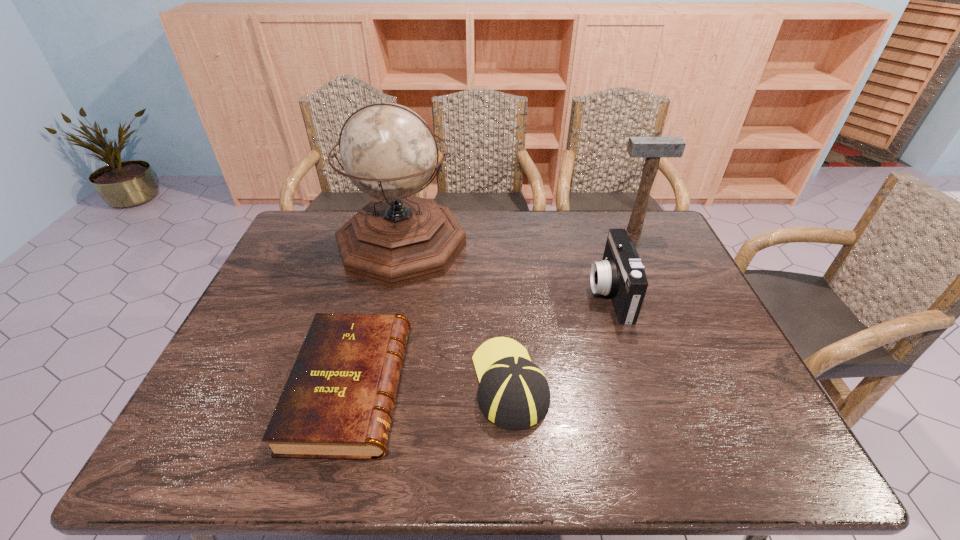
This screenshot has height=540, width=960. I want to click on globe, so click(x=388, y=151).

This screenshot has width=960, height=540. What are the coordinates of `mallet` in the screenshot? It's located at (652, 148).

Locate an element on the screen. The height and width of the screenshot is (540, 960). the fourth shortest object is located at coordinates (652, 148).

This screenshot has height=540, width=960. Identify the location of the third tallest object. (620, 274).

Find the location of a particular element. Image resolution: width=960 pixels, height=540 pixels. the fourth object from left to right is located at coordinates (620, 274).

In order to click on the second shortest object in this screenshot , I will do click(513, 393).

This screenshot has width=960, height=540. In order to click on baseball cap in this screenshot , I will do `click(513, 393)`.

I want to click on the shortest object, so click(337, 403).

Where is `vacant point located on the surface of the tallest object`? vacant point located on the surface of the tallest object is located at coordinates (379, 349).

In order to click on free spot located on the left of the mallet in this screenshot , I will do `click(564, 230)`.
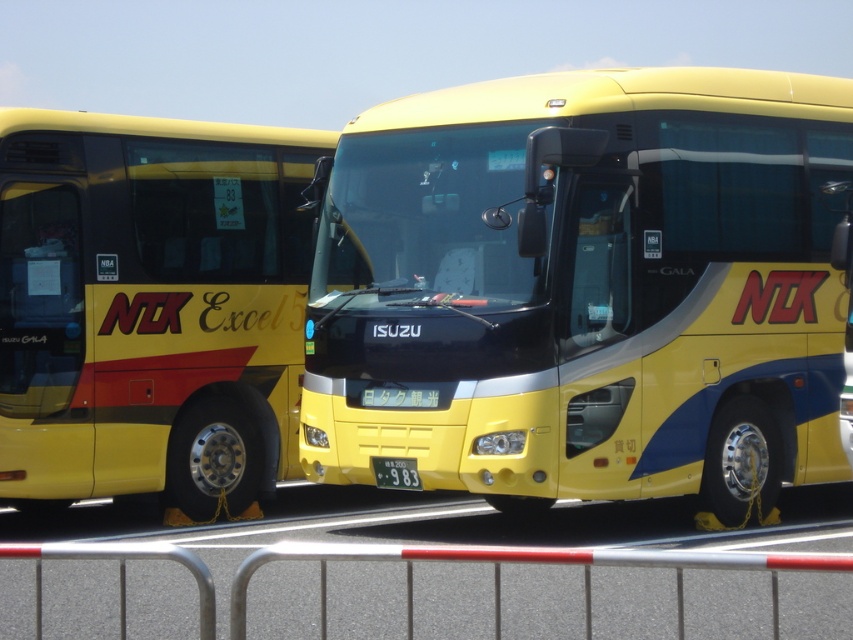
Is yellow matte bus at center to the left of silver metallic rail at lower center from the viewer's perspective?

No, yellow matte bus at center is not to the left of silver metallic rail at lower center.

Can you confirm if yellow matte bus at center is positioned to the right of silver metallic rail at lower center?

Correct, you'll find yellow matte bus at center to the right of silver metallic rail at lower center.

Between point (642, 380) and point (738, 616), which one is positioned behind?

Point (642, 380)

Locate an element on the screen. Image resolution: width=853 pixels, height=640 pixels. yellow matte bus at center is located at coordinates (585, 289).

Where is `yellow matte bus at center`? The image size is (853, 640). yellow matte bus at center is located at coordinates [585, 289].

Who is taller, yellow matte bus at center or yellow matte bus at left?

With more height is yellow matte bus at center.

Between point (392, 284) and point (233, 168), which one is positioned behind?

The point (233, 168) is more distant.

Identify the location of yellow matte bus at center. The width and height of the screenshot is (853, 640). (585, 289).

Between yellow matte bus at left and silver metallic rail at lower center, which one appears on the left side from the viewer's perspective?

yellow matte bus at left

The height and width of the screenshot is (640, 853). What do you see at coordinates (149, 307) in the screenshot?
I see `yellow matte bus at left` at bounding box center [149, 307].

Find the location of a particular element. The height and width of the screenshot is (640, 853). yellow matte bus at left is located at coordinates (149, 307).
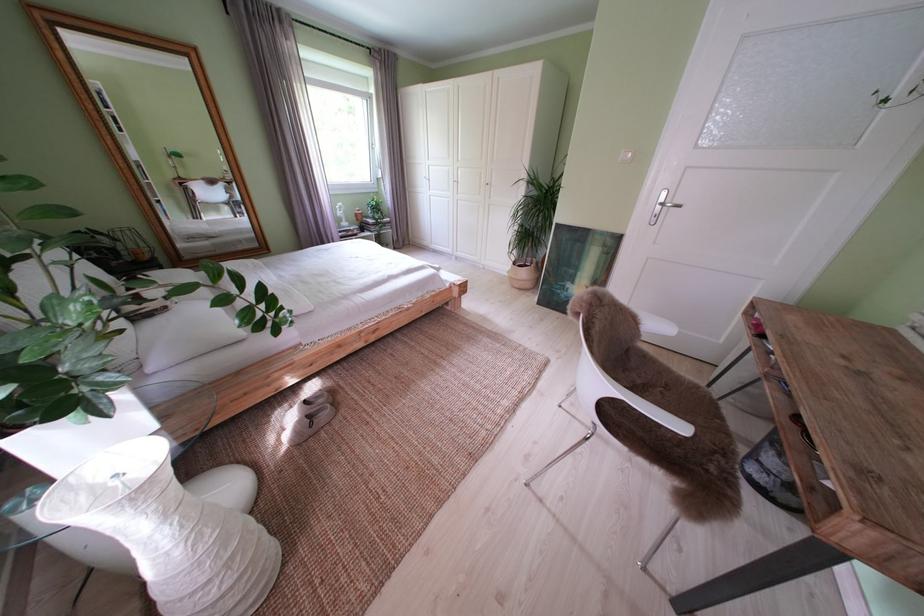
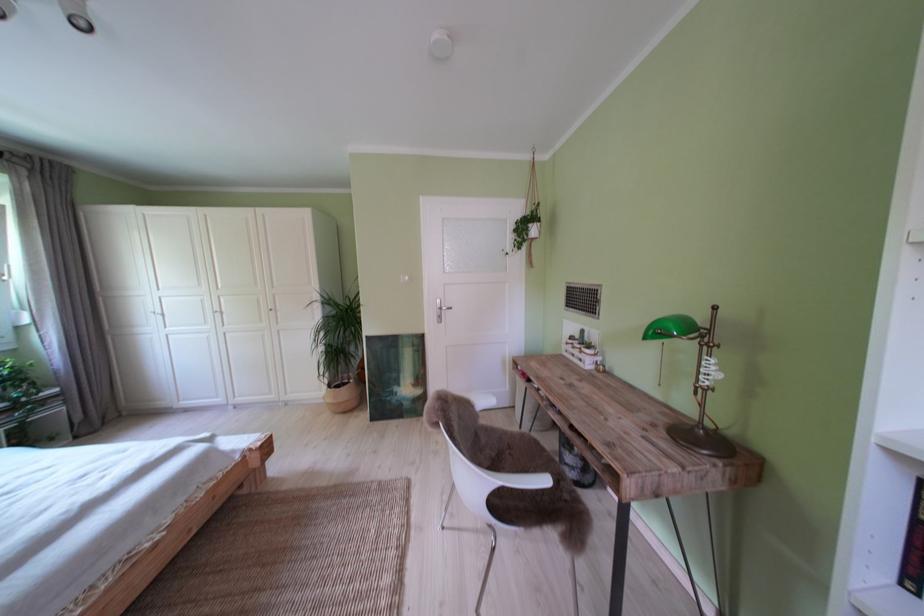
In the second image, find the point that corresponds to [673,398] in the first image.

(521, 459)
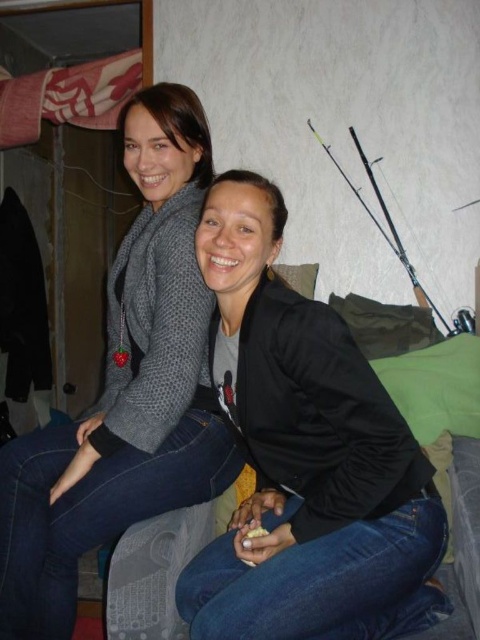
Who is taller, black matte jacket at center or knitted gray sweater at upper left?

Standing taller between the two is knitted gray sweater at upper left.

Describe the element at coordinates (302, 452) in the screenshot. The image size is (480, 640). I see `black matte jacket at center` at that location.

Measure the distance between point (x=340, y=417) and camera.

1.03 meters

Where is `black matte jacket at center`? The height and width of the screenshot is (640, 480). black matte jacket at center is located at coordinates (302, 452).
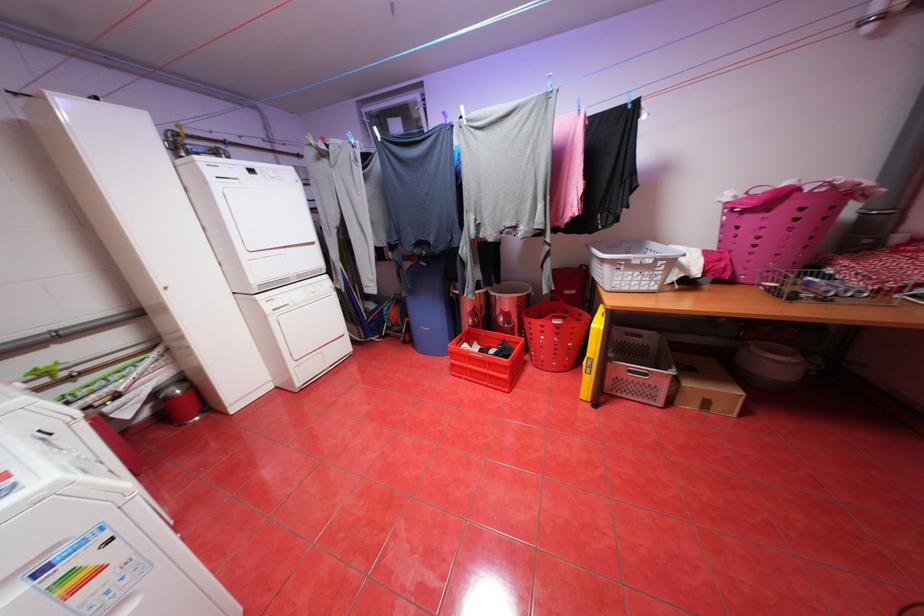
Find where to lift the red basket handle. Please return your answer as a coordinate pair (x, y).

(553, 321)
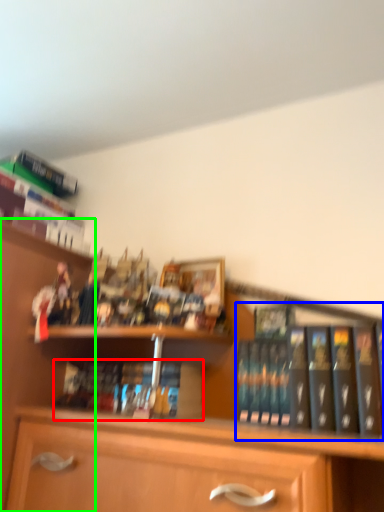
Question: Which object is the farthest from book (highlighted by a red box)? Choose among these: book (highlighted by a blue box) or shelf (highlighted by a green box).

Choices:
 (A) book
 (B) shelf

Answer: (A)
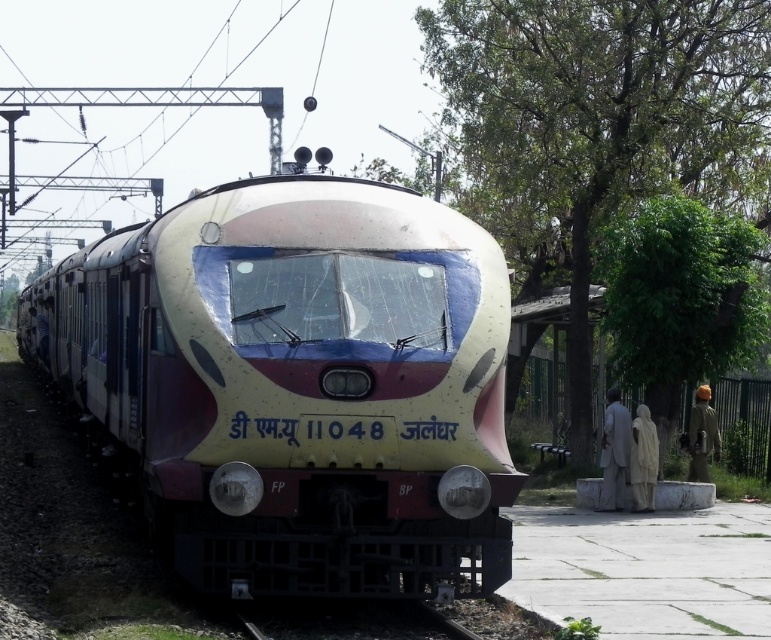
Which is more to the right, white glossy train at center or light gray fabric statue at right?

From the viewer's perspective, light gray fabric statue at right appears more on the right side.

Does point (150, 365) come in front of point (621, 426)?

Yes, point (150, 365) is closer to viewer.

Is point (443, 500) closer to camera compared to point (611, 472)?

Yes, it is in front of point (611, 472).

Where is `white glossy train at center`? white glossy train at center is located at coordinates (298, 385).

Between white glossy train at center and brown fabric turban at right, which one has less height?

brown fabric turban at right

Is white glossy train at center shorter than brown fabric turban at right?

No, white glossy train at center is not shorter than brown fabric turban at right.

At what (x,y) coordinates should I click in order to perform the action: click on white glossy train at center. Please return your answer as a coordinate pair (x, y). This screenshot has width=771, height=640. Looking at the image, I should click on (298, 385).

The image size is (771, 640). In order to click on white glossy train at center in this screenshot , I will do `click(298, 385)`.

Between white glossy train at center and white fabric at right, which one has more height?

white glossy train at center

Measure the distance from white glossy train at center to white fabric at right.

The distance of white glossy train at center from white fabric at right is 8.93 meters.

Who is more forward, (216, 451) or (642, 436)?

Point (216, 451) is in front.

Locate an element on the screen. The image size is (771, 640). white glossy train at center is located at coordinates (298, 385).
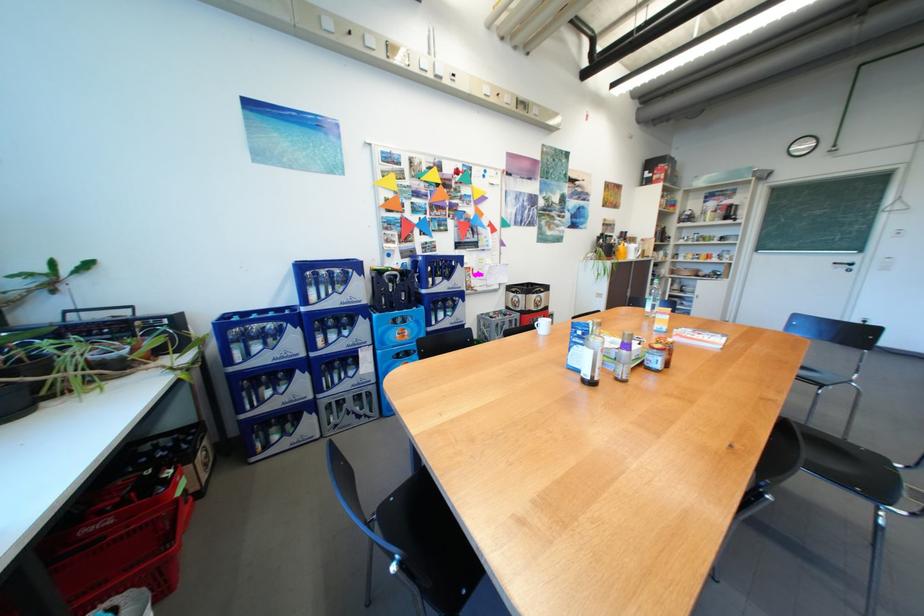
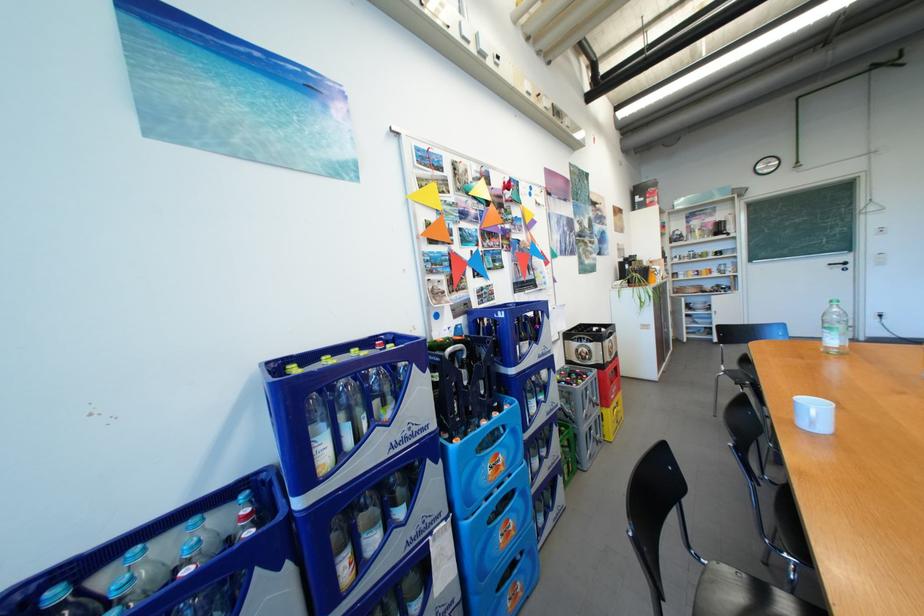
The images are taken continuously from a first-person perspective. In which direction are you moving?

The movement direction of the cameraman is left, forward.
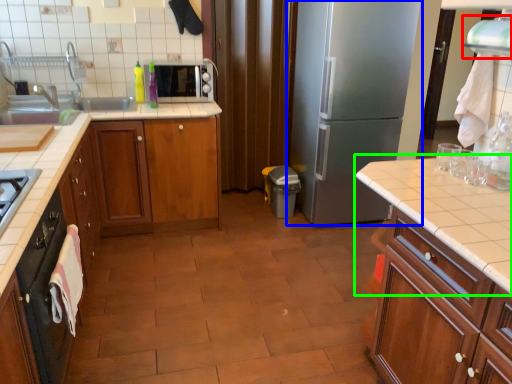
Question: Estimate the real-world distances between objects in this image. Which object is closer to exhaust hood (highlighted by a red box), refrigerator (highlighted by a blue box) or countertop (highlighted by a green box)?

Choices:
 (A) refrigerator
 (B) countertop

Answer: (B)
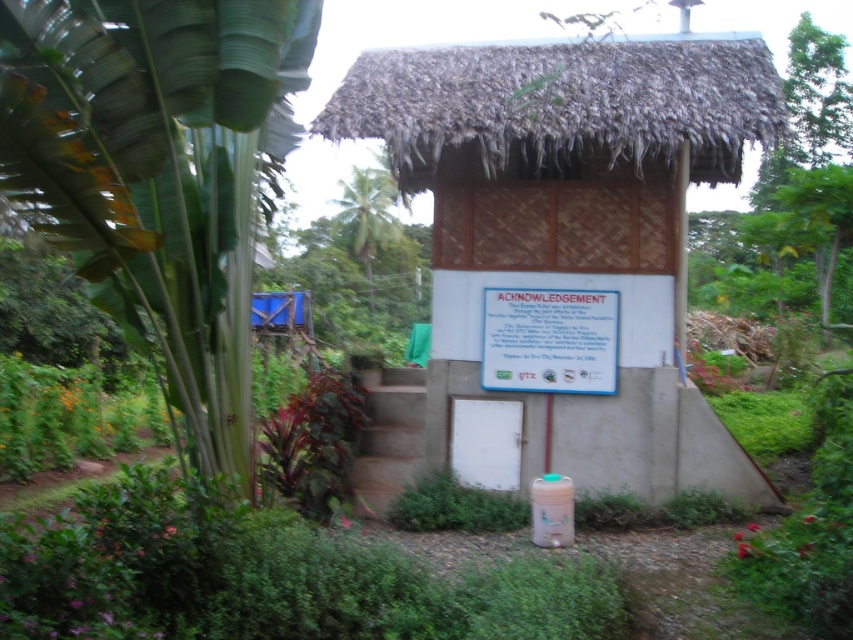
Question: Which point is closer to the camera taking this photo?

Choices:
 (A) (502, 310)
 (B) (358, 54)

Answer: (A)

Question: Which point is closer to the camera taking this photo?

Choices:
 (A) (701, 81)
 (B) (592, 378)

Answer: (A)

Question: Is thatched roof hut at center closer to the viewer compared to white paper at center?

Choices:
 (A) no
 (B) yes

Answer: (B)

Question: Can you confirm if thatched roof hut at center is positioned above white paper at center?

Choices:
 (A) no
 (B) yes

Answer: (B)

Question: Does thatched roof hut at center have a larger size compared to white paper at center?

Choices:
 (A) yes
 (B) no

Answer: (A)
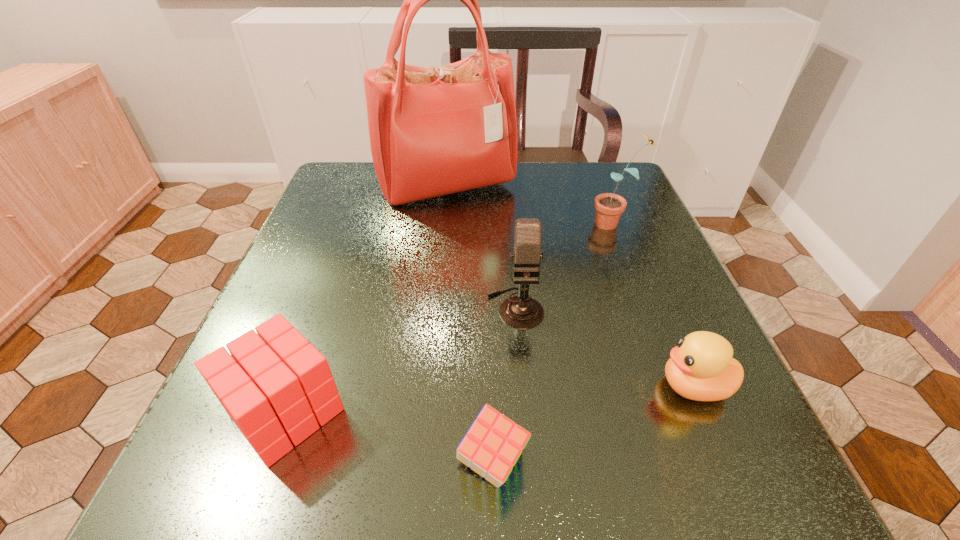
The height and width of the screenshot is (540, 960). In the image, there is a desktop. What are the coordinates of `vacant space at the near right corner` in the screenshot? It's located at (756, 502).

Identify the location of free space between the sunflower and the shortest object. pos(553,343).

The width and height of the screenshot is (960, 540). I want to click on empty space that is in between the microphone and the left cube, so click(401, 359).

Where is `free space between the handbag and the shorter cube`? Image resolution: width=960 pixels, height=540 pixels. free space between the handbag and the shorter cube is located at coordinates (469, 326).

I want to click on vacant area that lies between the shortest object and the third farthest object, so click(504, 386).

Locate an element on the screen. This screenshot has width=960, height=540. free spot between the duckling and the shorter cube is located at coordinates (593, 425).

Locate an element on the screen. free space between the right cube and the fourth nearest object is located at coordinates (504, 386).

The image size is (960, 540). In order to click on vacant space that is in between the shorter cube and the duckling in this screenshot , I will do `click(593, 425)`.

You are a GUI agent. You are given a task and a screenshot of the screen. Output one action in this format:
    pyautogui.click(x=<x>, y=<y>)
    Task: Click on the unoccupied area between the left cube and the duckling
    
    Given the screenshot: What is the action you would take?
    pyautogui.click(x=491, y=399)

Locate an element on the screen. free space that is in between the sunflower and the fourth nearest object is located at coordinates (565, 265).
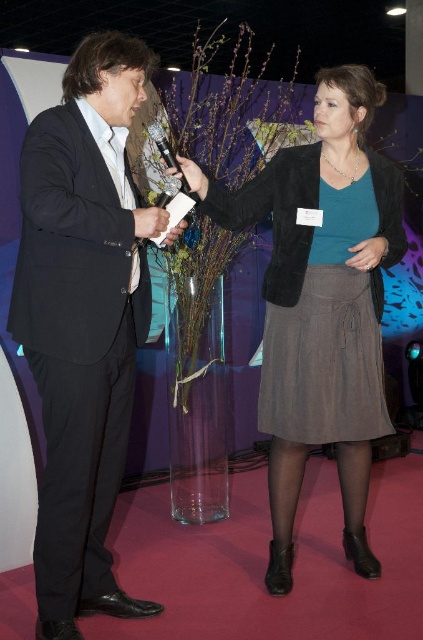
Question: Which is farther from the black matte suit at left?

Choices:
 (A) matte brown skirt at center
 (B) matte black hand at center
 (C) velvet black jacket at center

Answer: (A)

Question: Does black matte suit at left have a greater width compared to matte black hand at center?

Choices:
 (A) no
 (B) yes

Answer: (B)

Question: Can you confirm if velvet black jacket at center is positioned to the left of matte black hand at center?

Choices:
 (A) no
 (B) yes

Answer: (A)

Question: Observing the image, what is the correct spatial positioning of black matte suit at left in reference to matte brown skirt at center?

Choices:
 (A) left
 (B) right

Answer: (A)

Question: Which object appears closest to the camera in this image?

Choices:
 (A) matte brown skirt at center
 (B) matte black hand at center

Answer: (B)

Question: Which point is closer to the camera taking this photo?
- - -
TASK DIRECTIONS → Lay out the stretch of the listing above from the line containing "Can you confirm if yellow" through the line containing "Find the location of a particular element. The" as a Markdown table with the columns Entry and Wording. Put each nonblank line in its own row, numbered from 1 in the Entry column.

EXERCISE OUTPUT →
| Entry | Wording |
|---|---|
| 1 | Can you confirm if yellow matte bus at center is positioned to the right of silver metallic rail at lower center? |
| 2 | Correct, you'll find yellow matte bus at center to the right of silver metallic rail at lower center. |
| 3 | Between point (642, 380) and point (738, 616), which one is positioned behind? |
| 4 | Point (642, 380) |
| 5 | Locate an element on the screen. Image resolution: width=853 pixels, height=640 pixels. yellow matte bus at center is located at coordinates (585, 289). |
| 6 | Where is `yellow matte bus at center`? The image size is (853, 640). yellow matte bus at center is located at coordinates [585, 289]. |
| 7 | Who is taller, yellow matte bus at center or yellow matte bus at left? |
| 8 | With more height is yellow matte bus at center. |
| 9 | Between point (392, 284) and point (233, 168), which one is positioned behind? |
| 10 | The point (233, 168) is more distant. |
| 11 | Identify the location of yellow matte bus at center. The width and height of the screenshot is (853, 640). (585, 289). |
| 12 | Between yellow matte bus at left and silver metallic rail at lower center, which one appears on the left side from the viewer's perspective? |
| 13 | yellow matte bus at left |
| 14 | The height and width of the screenshot is (640, 853). What do you see at coordinates (149, 307) in the screenshot? |
| 15 | I see `yellow matte bus at left` at bounding box center [149, 307]. |
| 16 | Find the location of a particular element. The height and width of the screenshot is (640, 853). yellow matte bus at left is located at coordinates (149, 307). |